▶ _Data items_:
= = = =
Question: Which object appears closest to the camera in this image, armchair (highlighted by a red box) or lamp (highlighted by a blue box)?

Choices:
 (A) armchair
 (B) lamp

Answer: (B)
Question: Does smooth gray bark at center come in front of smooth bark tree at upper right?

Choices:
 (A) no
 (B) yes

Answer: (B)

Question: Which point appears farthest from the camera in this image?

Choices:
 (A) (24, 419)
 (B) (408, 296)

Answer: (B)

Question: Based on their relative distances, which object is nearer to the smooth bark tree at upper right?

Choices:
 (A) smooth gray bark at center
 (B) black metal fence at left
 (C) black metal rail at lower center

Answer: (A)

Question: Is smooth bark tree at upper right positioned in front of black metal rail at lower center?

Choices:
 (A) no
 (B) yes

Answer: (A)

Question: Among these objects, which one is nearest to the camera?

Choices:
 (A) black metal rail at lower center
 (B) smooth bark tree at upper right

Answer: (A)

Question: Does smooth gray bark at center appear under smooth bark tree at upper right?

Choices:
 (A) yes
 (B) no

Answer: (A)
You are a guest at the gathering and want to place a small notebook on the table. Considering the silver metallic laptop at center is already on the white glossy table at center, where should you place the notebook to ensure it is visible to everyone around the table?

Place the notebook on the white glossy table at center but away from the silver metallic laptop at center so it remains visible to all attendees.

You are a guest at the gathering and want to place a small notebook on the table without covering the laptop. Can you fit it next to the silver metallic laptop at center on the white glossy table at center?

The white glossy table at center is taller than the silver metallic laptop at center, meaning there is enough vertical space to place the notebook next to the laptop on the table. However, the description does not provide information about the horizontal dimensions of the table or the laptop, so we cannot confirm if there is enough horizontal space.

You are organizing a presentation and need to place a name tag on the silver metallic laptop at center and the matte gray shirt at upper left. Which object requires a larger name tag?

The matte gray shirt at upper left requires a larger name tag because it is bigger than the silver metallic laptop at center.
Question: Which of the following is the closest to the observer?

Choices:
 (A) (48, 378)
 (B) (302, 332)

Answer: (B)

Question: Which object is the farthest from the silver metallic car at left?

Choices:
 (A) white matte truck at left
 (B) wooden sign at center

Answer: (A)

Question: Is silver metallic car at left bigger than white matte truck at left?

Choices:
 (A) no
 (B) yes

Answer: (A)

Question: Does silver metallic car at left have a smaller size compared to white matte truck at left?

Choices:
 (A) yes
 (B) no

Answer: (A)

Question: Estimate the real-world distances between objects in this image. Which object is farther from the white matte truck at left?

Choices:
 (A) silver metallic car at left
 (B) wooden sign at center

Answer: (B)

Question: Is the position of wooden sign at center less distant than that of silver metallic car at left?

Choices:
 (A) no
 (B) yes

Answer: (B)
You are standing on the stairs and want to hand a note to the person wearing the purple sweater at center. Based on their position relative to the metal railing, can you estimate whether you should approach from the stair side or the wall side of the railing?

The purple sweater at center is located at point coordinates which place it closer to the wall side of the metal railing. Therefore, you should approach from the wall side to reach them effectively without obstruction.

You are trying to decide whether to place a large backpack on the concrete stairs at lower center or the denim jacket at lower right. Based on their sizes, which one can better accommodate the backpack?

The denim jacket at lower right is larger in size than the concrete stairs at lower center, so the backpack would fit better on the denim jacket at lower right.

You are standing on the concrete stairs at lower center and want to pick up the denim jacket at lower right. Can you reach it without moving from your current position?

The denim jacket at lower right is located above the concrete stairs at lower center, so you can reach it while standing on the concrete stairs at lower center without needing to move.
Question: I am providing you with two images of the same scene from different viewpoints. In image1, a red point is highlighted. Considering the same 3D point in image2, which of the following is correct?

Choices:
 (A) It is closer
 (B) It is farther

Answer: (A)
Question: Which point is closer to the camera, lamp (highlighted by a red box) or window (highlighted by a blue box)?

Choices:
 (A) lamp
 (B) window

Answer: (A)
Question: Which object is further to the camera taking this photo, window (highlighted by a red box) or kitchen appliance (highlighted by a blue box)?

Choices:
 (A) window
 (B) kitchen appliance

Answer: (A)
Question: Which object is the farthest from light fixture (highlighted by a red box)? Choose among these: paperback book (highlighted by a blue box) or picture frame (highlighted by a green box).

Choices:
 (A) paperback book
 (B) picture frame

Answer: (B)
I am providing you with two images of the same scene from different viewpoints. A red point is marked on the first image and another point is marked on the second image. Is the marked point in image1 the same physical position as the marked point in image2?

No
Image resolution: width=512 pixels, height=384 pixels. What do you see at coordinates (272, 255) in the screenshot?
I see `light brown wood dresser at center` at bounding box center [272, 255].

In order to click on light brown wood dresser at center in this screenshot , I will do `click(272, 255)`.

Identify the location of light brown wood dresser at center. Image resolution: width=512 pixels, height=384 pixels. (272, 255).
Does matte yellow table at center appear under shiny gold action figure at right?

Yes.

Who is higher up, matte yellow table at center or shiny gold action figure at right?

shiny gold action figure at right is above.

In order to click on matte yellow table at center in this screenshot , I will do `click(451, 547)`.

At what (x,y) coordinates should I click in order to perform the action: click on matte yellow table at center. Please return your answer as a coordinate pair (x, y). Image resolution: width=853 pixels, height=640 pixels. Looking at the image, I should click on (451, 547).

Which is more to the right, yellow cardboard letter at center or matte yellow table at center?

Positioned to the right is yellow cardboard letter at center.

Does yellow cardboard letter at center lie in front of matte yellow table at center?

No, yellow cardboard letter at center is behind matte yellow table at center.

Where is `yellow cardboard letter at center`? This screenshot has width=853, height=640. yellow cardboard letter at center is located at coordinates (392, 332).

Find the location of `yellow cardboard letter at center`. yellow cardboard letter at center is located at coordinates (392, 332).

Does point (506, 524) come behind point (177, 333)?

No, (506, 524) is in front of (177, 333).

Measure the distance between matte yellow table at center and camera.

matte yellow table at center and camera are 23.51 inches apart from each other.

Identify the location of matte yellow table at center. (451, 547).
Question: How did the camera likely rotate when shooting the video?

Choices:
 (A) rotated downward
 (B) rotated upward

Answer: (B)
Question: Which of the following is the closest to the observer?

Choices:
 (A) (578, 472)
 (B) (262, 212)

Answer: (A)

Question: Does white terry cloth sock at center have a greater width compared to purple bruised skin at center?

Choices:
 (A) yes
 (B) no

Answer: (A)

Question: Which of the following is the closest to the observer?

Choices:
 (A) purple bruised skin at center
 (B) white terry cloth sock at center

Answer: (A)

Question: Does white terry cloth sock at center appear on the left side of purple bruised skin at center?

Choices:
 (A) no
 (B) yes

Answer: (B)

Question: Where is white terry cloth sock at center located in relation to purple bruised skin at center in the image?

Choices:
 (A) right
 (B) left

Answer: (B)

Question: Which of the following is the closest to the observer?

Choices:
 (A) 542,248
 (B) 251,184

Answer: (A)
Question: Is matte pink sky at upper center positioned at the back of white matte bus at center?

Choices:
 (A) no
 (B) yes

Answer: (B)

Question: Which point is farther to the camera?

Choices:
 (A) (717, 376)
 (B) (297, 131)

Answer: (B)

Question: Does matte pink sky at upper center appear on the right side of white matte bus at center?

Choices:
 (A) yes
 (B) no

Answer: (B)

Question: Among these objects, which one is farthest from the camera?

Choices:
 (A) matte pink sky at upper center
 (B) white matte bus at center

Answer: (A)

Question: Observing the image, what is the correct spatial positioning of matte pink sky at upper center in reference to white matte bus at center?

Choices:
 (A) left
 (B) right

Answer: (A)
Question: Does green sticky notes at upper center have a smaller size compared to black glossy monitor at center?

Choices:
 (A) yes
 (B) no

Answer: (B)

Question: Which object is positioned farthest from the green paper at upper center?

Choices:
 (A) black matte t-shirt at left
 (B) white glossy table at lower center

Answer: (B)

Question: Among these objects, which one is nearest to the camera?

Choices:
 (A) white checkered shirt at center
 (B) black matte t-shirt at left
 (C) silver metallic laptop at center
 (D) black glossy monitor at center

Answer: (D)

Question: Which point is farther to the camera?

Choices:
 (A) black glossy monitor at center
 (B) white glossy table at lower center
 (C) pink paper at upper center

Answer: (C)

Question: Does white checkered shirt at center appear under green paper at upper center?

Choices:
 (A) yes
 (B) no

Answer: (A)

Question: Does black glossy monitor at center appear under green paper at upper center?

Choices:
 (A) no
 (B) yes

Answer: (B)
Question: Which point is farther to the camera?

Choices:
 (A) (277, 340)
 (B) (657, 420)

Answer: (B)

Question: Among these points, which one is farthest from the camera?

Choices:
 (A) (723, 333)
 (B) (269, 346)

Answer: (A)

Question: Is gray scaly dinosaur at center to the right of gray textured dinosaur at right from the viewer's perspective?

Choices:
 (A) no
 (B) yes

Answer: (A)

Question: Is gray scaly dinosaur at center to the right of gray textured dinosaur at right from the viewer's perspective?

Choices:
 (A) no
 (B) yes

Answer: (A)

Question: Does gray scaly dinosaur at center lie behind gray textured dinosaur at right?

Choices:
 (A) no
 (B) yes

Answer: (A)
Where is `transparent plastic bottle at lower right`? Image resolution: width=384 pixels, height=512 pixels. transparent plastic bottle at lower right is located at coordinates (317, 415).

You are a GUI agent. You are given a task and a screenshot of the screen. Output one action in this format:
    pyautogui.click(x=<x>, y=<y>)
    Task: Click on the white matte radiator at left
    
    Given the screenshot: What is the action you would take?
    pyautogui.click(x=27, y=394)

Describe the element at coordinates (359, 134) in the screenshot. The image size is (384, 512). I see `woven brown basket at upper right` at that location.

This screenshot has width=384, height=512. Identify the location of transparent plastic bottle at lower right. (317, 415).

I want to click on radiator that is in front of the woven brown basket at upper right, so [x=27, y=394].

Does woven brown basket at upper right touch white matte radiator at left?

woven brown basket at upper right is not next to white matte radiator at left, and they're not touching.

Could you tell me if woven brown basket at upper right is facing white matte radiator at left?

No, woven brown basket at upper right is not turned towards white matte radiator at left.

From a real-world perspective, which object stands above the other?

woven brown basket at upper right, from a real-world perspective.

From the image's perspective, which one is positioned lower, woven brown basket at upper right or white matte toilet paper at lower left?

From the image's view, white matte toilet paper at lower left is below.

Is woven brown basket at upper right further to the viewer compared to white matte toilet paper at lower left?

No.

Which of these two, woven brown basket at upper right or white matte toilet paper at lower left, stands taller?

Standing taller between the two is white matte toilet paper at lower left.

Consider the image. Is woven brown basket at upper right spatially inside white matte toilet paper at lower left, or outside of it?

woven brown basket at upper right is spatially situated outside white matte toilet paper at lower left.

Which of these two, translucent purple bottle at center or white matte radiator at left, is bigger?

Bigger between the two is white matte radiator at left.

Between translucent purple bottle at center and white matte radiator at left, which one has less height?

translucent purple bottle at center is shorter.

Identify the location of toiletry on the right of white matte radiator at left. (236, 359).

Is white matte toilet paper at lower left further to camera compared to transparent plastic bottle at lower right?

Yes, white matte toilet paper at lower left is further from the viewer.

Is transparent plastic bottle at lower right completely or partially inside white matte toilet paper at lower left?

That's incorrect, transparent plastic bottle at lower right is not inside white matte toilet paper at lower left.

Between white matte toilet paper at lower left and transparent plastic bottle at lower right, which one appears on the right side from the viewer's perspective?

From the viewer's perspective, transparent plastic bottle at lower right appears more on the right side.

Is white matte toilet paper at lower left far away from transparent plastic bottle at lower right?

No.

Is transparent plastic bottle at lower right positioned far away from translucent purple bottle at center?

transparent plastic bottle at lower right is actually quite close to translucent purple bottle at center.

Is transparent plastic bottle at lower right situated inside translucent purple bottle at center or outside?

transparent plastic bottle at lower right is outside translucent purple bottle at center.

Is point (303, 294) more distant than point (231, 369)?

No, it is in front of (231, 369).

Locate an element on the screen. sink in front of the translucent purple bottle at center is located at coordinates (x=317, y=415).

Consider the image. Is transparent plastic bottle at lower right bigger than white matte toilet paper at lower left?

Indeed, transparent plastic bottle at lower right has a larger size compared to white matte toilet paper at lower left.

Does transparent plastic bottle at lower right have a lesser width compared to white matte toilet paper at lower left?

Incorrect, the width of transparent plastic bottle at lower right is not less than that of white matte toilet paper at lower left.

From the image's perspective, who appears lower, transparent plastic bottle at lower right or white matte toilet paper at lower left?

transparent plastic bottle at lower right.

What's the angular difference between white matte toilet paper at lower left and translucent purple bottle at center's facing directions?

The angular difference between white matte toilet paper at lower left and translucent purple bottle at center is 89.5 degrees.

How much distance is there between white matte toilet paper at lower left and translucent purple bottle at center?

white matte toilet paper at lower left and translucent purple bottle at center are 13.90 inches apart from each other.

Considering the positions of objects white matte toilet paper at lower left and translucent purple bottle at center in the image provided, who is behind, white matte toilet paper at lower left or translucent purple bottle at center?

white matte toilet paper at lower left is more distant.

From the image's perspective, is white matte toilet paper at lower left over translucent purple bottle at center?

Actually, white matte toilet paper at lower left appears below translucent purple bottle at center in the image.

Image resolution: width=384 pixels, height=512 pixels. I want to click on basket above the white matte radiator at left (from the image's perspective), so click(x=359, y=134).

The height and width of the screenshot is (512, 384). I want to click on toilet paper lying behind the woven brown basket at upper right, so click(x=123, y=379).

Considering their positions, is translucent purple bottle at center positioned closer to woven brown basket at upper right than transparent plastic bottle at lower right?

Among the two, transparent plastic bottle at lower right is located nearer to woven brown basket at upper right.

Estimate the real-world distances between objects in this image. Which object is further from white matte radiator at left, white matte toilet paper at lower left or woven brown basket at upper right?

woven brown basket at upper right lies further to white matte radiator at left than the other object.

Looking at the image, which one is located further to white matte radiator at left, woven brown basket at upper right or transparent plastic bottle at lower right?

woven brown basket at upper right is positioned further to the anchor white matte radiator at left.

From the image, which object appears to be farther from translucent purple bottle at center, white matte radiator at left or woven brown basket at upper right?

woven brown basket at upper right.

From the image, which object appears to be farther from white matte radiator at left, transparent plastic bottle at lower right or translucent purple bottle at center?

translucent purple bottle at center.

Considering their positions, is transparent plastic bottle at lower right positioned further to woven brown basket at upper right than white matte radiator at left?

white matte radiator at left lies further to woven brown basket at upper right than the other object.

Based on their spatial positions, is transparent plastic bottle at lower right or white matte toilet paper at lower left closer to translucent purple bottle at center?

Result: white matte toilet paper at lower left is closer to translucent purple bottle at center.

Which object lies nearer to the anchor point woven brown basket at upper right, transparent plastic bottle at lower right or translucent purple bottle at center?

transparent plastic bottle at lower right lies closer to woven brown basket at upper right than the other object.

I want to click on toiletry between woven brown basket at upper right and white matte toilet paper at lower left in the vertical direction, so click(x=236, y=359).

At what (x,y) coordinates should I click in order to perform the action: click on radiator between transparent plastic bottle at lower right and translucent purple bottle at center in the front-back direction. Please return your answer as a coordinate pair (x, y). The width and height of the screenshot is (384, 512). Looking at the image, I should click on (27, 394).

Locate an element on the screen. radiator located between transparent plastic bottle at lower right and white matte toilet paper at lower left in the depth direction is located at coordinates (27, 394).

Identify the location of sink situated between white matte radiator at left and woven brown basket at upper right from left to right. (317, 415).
= = = =
▶ _INSTRUCTION_:
Copy out everything from the line containing "No, it is in front of (231, 369)." down to the line containing "is 89.5 degrees.", keeping both of those lines and changing nothing.

▶ _PROBLEM SOLUTION_:
No, it is in front of (231, 369).

Locate an element on the screen. sink in front of the translucent purple bottle at center is located at coordinates (x=317, y=415).

Consider the image. Is transparent plastic bottle at lower right bigger than white matte toilet paper at lower left?

Indeed, transparent plastic bottle at lower right has a larger size compared to white matte toilet paper at lower left.

Does transparent plastic bottle at lower right have a lesser width compared to white matte toilet paper at lower left?

Incorrect, the width of transparent plastic bottle at lower right is not less than that of white matte toilet paper at lower left.

From the image's perspective, who appears lower, transparent plastic bottle at lower right or white matte toilet paper at lower left?

transparent plastic bottle at lower right.

What's the angular difference between white matte toilet paper at lower left and translucent purple bottle at center's facing directions?

The angular difference between white matte toilet paper at lower left and translucent purple bottle at center is 89.5 degrees.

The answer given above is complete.